> [DATA SEGMENT]:

⟨

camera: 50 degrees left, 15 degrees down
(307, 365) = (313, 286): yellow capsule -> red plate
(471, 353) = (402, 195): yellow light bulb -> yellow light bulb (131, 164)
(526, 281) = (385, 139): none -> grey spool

⟩

> [WHAT IS NEEDED]: Return the material in its entirety, word for word.

> [RESULT OF THIS EXERCISE]:
camera: 50 degrees left, 15 degrees down
(307, 365) = (313, 286): yellow capsule -> red plate
(471, 353) = (402, 195): yellow light bulb -> yellow light bulb (131, 164)
(526, 281) = (385, 139): none -> grey spool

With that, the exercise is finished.